Data for this task
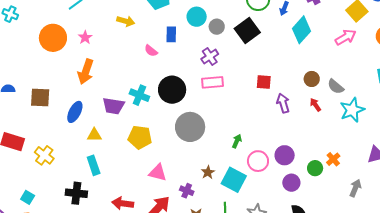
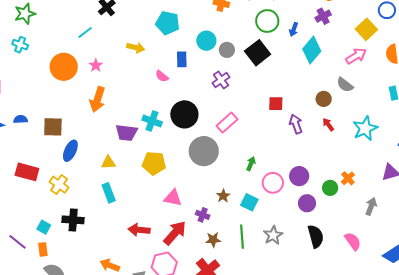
pink rectangle: (213, 82) -> (227, 123), moved, turned -35
gray semicircle: (336, 87) -> (345, 85), moved
blue ellipse: (75, 112) -> (70, 151), moved
cyan square: (234, 180) -> (249, 202), size x0.7
black cross: (76, 193) -> (73, 220), moved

Work order
Reproduce the listing exactly. The pictures are to be omitted.

Solution to this problem
pink rectangle: (213, 82) -> (227, 123), moved, turned -35
gray semicircle: (336, 87) -> (345, 85), moved
blue ellipse: (75, 112) -> (70, 151), moved
cyan square: (234, 180) -> (249, 202), size x0.7
black cross: (76, 193) -> (73, 220), moved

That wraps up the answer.